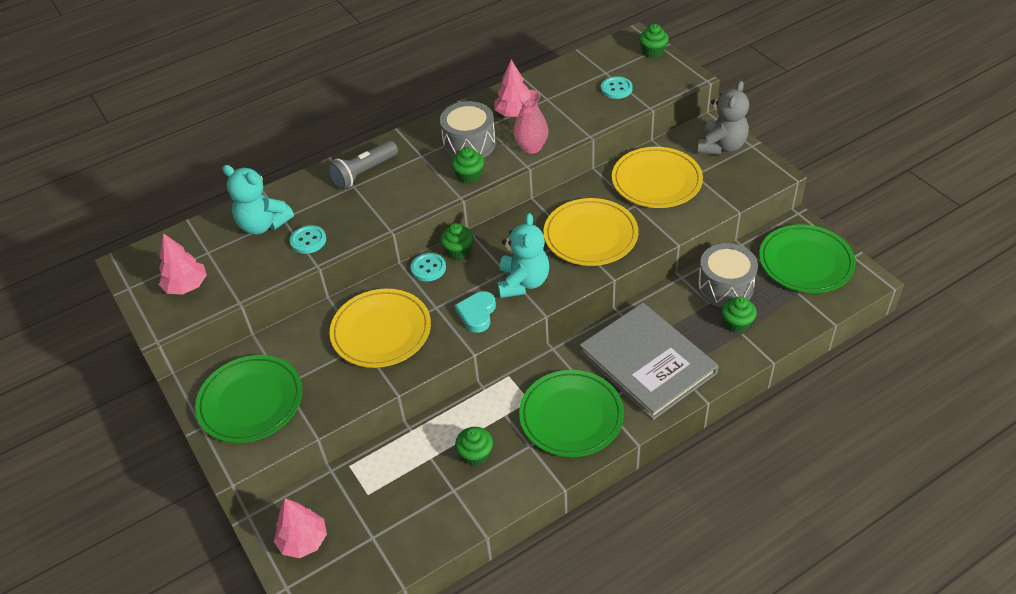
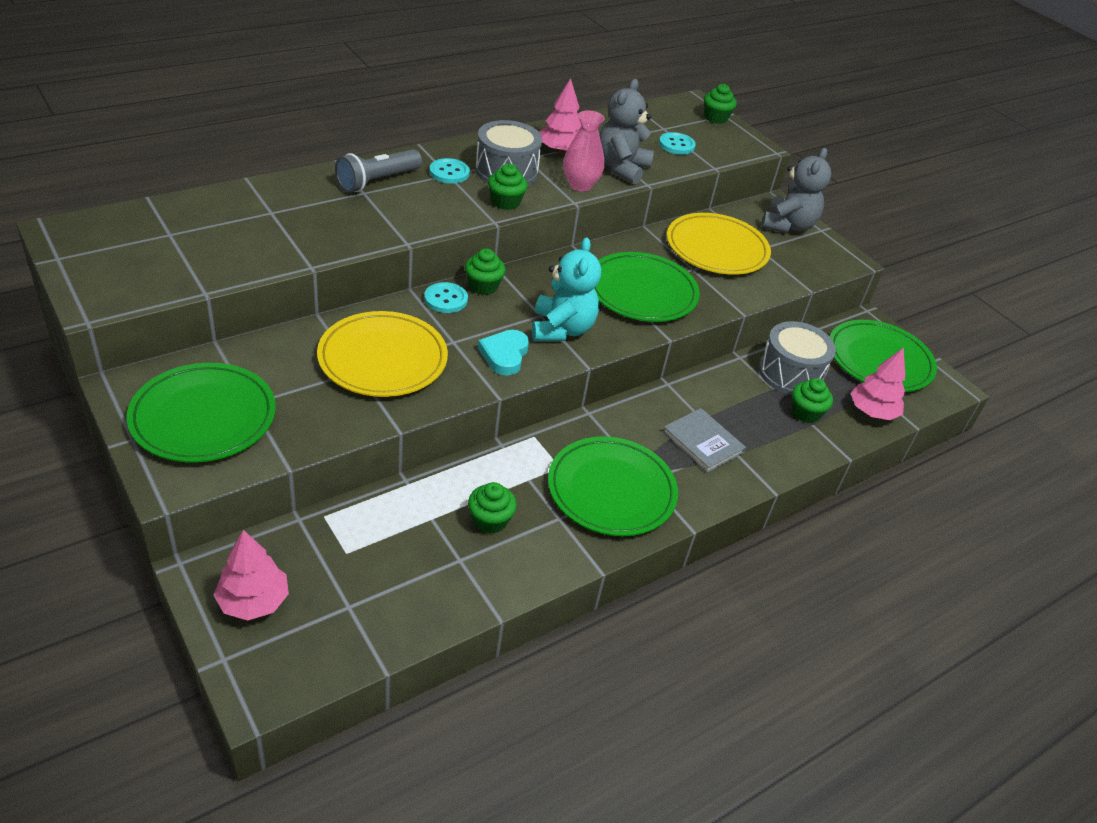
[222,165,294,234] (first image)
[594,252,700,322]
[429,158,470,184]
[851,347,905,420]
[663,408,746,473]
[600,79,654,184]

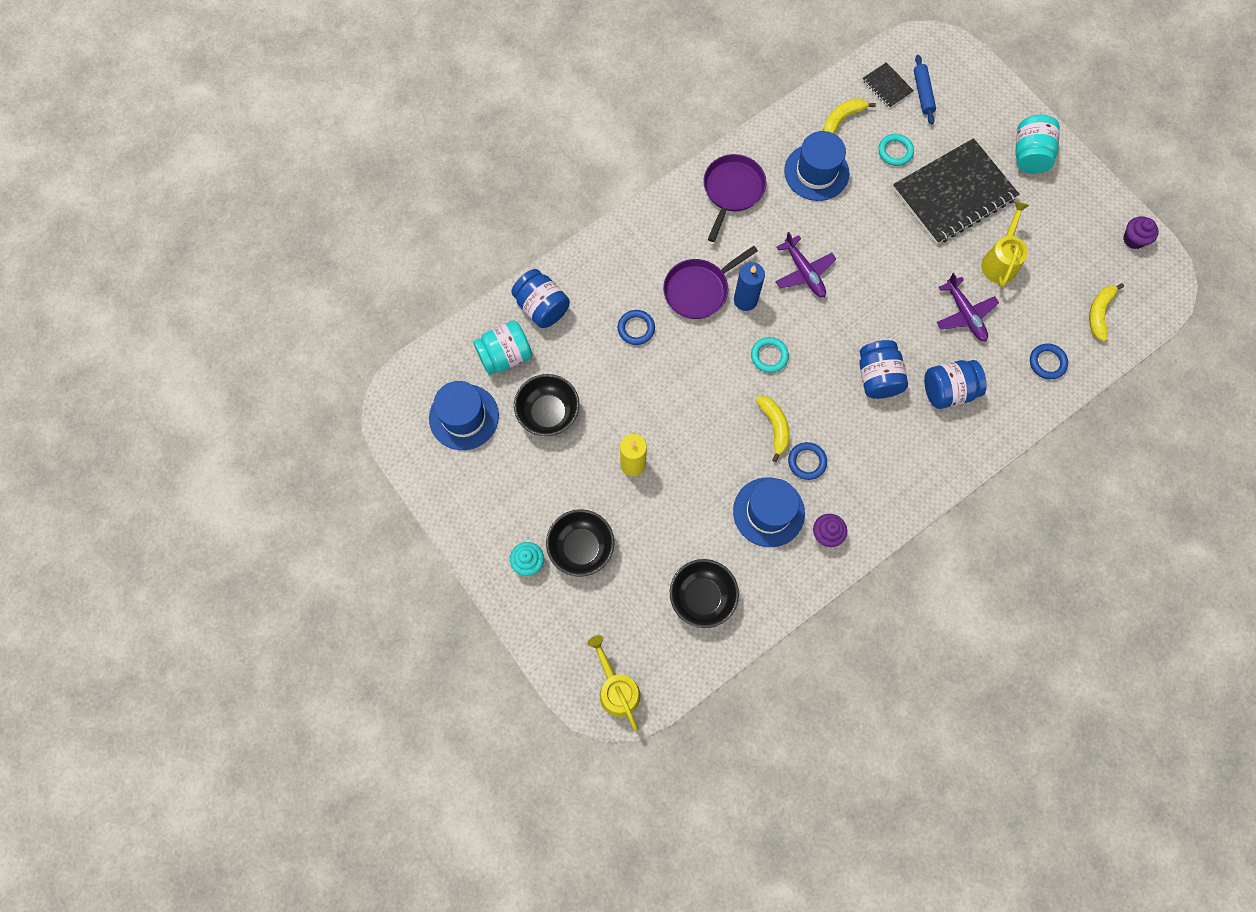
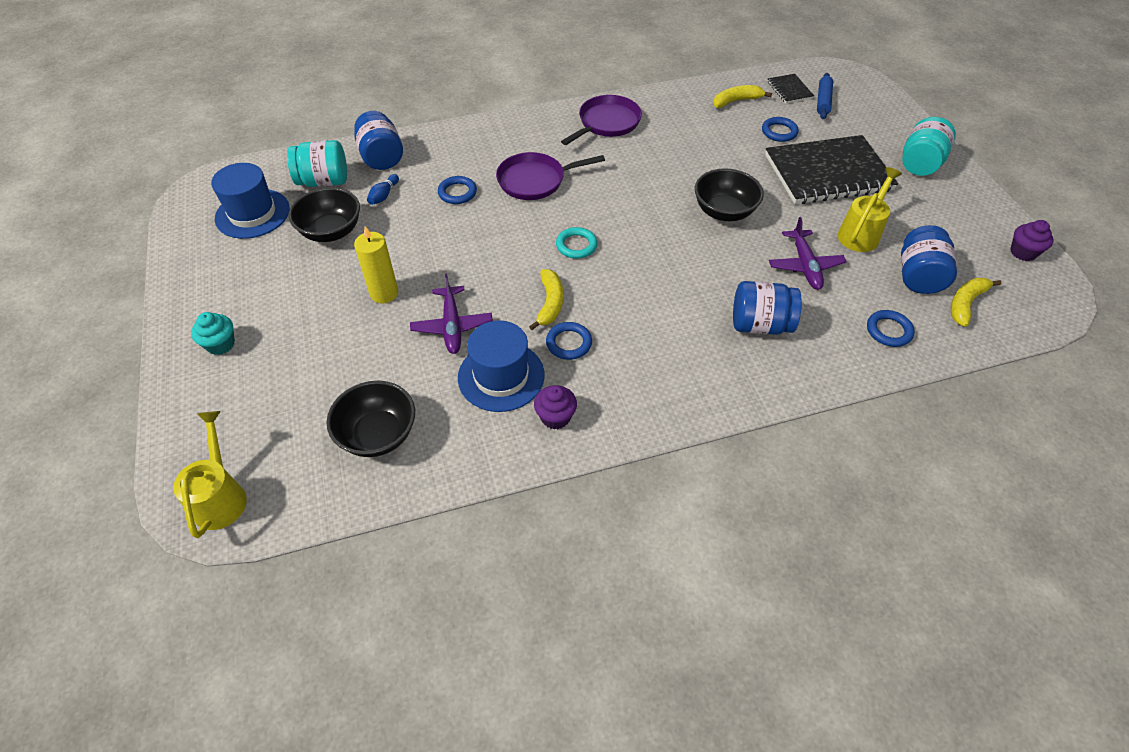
[784,131,849,201] (first image)
[762,117,799,142]
[410,274,493,354]
[734,262,765,311] (first image)
[901,225,957,294]
[695,168,764,221]
[367,174,399,205]

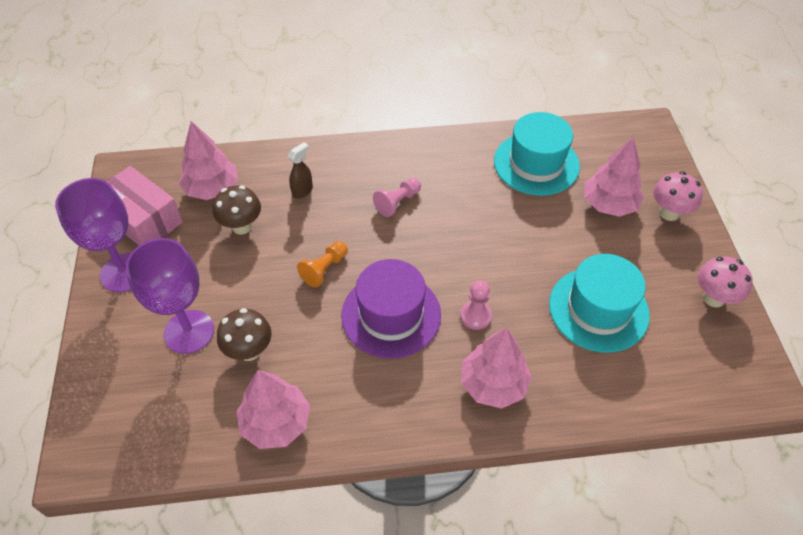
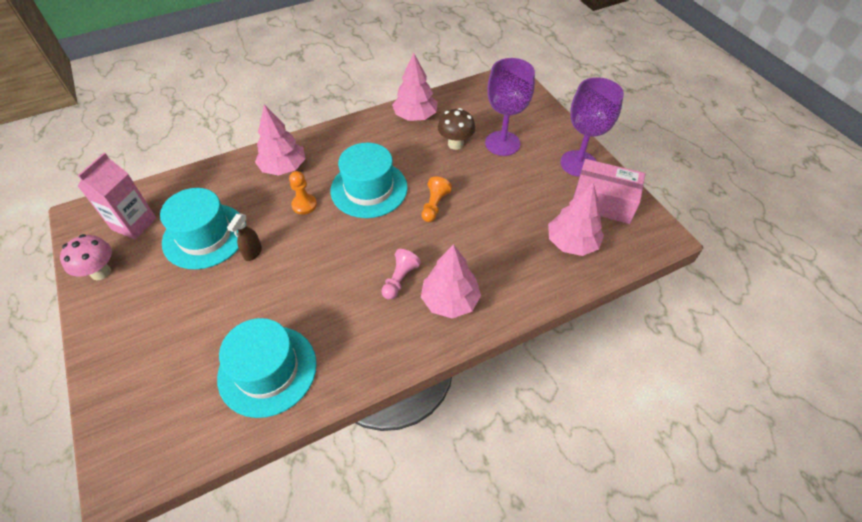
[421,244,481,319]
[227,213,262,261]
[653,171,703,221] (first image)
[213,185,261,235] (first image)
[330,143,408,218]
[289,171,317,215]
[78,153,156,240]

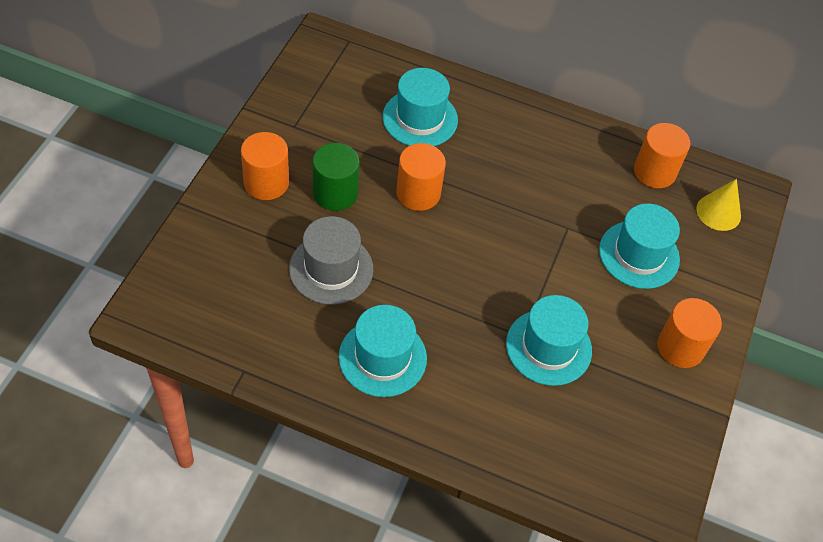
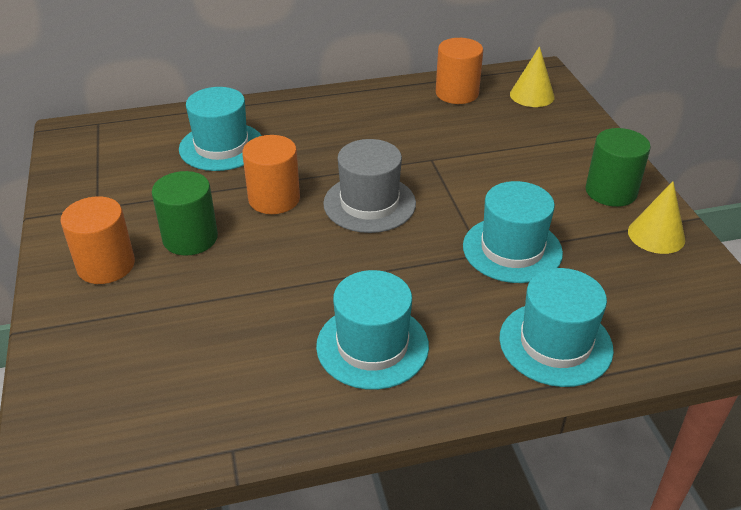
[499,268,614,387]
[323,139,416,233]
[586,128,651,207]
[628,181,685,254]

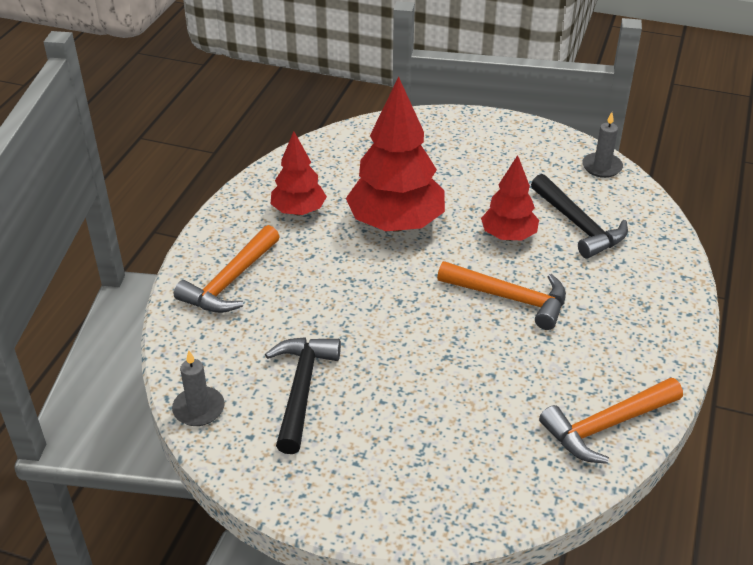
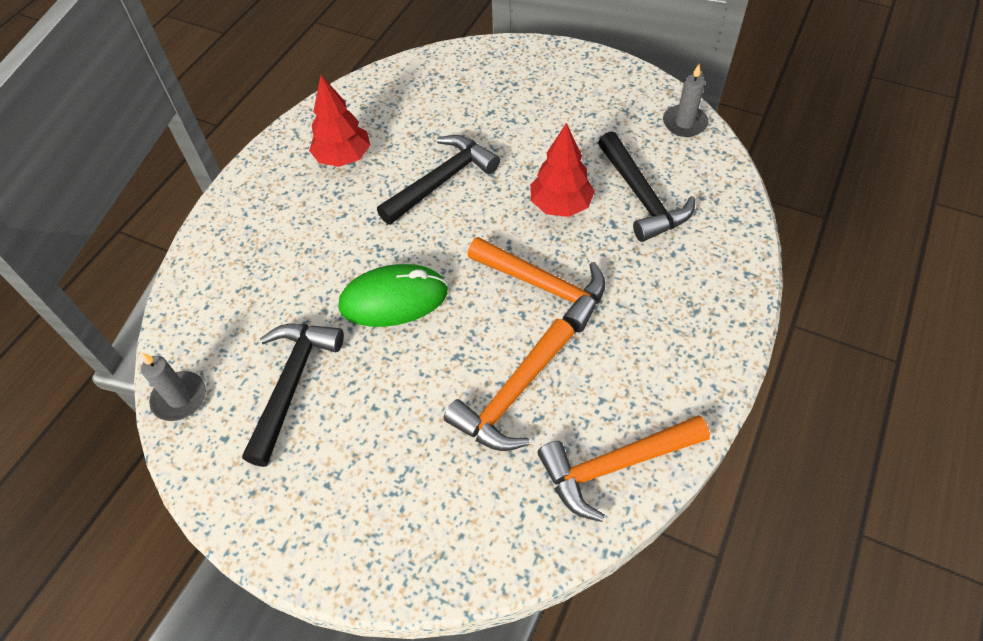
[377,135,500,225]
[443,318,575,451]
[339,264,448,327]

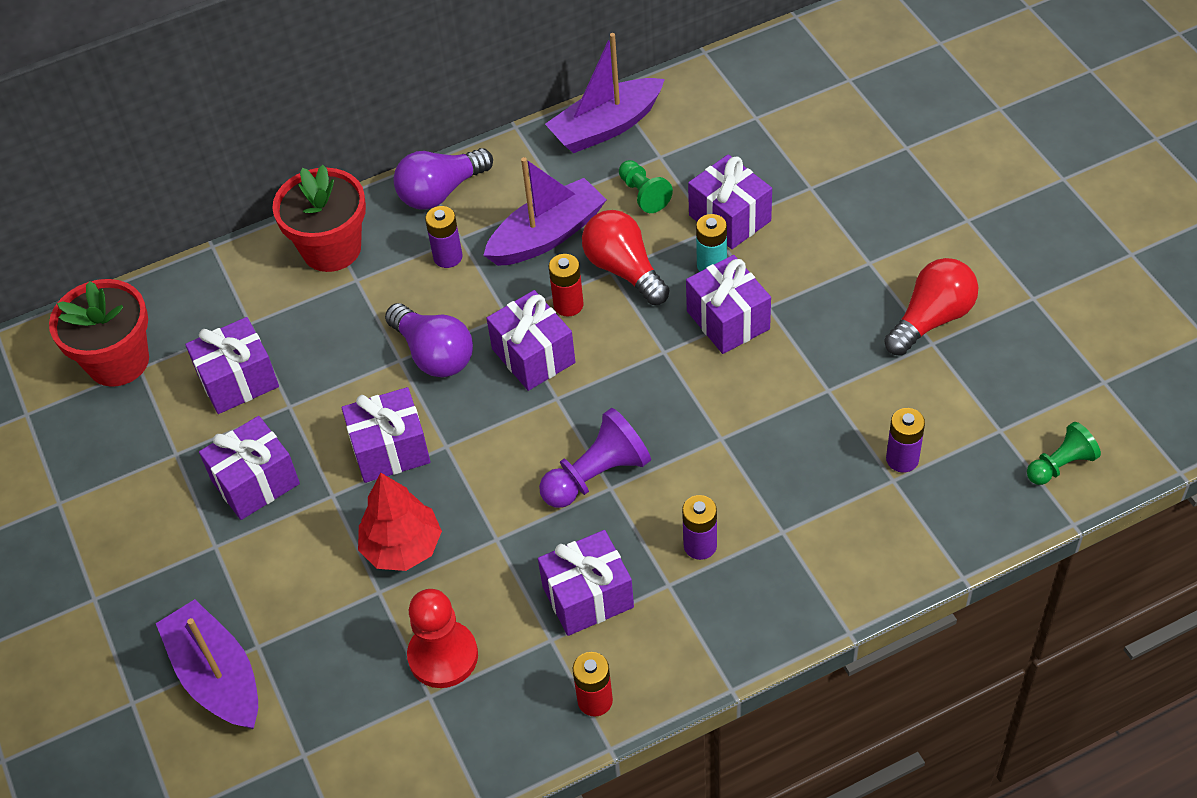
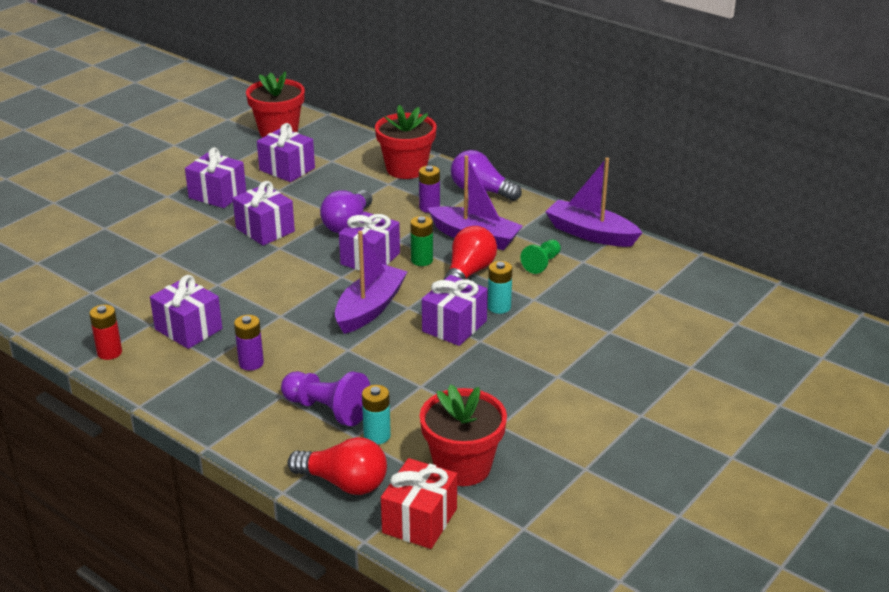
[688,154,772,249] (first image)
[410,216,433,266]
[288,437,387,495]
[281,371,370,426]
[362,385,391,444]
[381,458,457,549]
[358,473,442,571] (first image)
[407,589,478,688] (first image)
[335,231,408,334]
[420,384,507,486]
──────
Task objective =>
All entries above are to be restated exactly, with every image omitted.

Result below =>
[222,165,294,234] (first image)
[594,252,700,322]
[429,158,470,184]
[851,347,905,420]
[663,408,746,473]
[600,79,654,184]

[784,131,849,201] (first image)
[762,117,799,142]
[410,274,493,354]
[734,262,765,311] (first image)
[901,225,957,294]
[695,168,764,221]
[367,174,399,205]

[421,244,481,319]
[227,213,262,261]
[653,171,703,221] (first image)
[213,185,261,235] (first image)
[330,143,408,218]
[289,171,317,215]
[78,153,156,240]

[499,268,614,387]
[323,139,416,233]
[586,128,651,207]
[628,181,685,254]

[377,135,500,225]
[443,318,575,451]
[339,264,448,327]

[688,154,772,249] (first image)
[410,216,433,266]
[288,437,387,495]
[281,371,370,426]
[362,385,391,444]
[381,458,457,549]
[358,473,442,571] (first image)
[407,589,478,688] (first image)
[335,231,408,334]
[420,384,507,486]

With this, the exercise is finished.